# [Requirement]
The lines in the listing below are to be given again exactly, starting at the line holding "C2: none -> 1uF (GND, SIG6)" and ending at the line holding "R3: 100 (SIG6, SIG8) -> 1.8k (SIG6, SIG8)". Do not include pictures.
'''
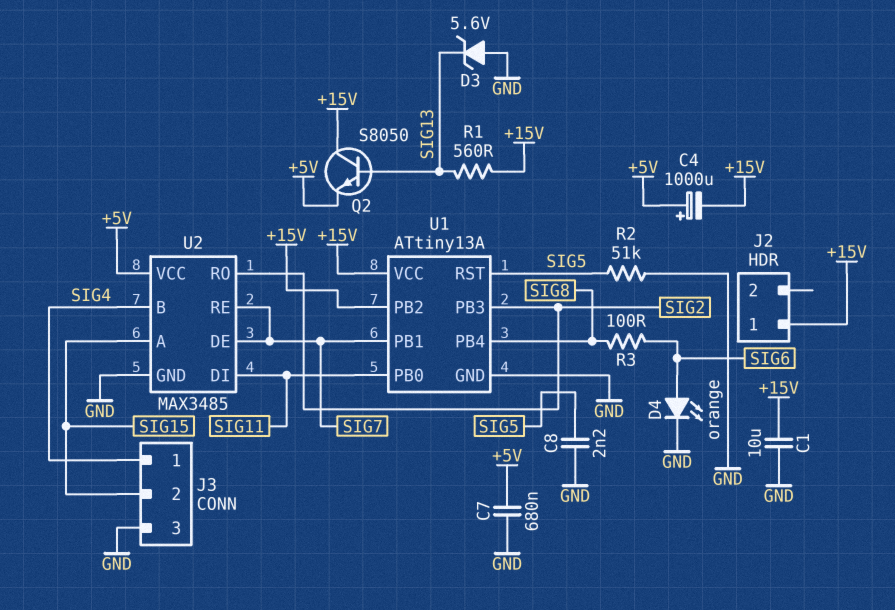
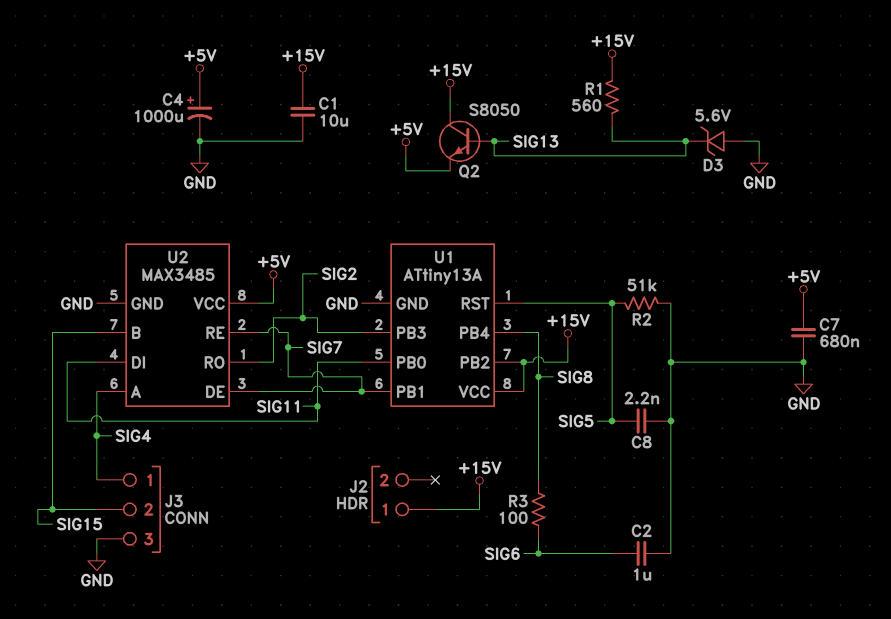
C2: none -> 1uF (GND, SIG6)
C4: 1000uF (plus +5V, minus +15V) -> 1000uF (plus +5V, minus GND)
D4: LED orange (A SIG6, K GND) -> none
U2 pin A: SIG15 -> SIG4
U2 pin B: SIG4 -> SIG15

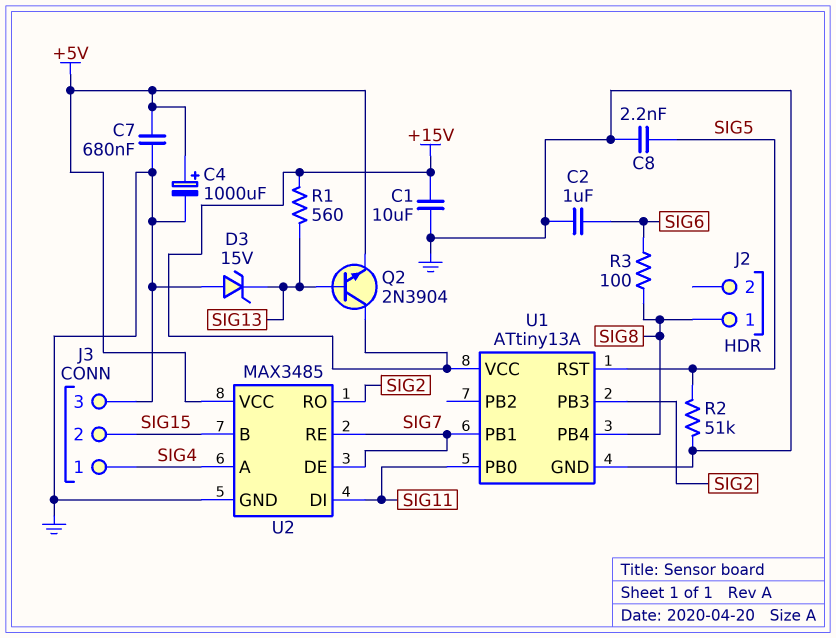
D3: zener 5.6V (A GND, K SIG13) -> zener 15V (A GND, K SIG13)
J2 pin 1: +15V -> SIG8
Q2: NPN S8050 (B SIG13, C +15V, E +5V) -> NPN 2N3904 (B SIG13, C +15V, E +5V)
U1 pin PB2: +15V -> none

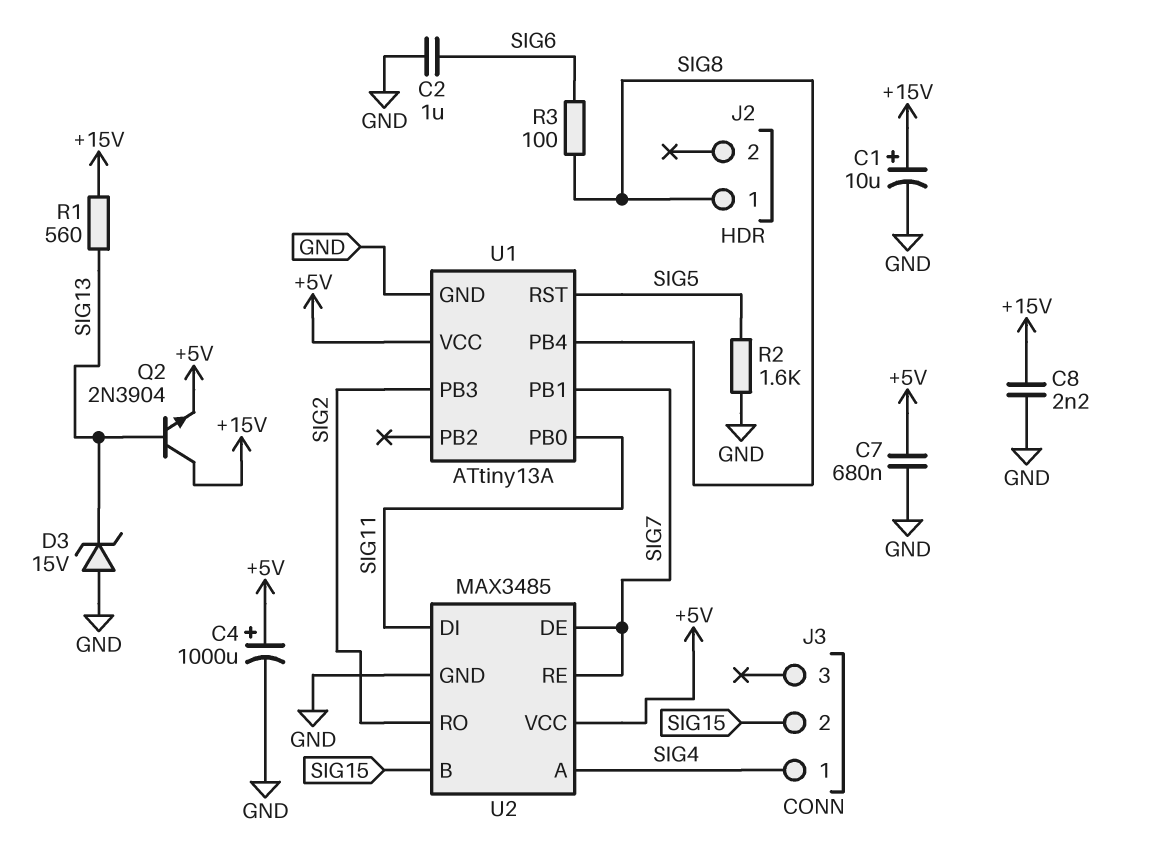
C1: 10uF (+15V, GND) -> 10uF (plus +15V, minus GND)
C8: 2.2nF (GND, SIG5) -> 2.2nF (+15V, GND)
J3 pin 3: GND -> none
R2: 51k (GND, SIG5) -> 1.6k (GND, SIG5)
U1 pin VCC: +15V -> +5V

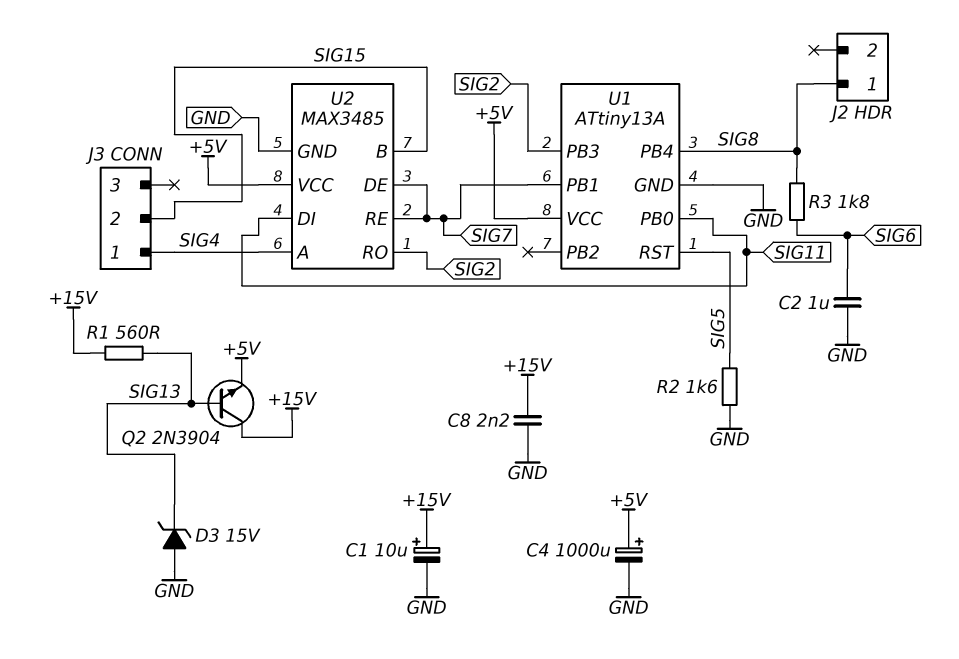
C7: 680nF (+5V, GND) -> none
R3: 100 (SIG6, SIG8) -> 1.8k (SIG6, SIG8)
'''
'''
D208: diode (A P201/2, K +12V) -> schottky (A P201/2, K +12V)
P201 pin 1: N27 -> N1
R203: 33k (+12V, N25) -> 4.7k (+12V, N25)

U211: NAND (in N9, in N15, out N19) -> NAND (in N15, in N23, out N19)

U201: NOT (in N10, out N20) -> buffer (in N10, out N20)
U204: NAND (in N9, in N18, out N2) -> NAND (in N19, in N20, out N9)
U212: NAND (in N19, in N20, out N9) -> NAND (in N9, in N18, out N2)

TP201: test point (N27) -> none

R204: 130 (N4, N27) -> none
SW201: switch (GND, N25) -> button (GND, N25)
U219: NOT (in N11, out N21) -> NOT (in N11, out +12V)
'''
# [Solution to the exercise]
C2: none -> 1uF (GND, SIG6)
C4: 1000uF (plus +5V, minus +15V) -> 1000uF (plus +5V, minus GND)
D4: LED orange (A SIG6, K GND) -> none
U2 pin A: SIG15 -> SIG4
U2 pin B: SIG4 -> SIG15

D3: zener 5.6V (A GND, K SIG13) -> zener 15V (A GND, K SIG13)
J2 pin 1: +15V -> SIG8
Q2: NPN S8050 (B SIG13, C +15V, E +5V) -> NPN 2N3904 (B SIG13, C +15V, E +5V)
U1 pin PB2: +15V -> none

C1: 10uF (+15V, GND) -> 10uF (plus +15V, minus GND)
C8: 2.2nF (GND, SIG5) -> 2.2nF (+15V, GND)
J3 pin 3: GND -> none
R2: 51k (GND, SIG5) -> 1.6k (GND, SIG5)
U1 pin VCC: +15V -> +5V

C7: 680nF (+5V, GND) -> none
R3: 100 (SIG6, SIG8) -> 1.8k (SIG6, SIG8)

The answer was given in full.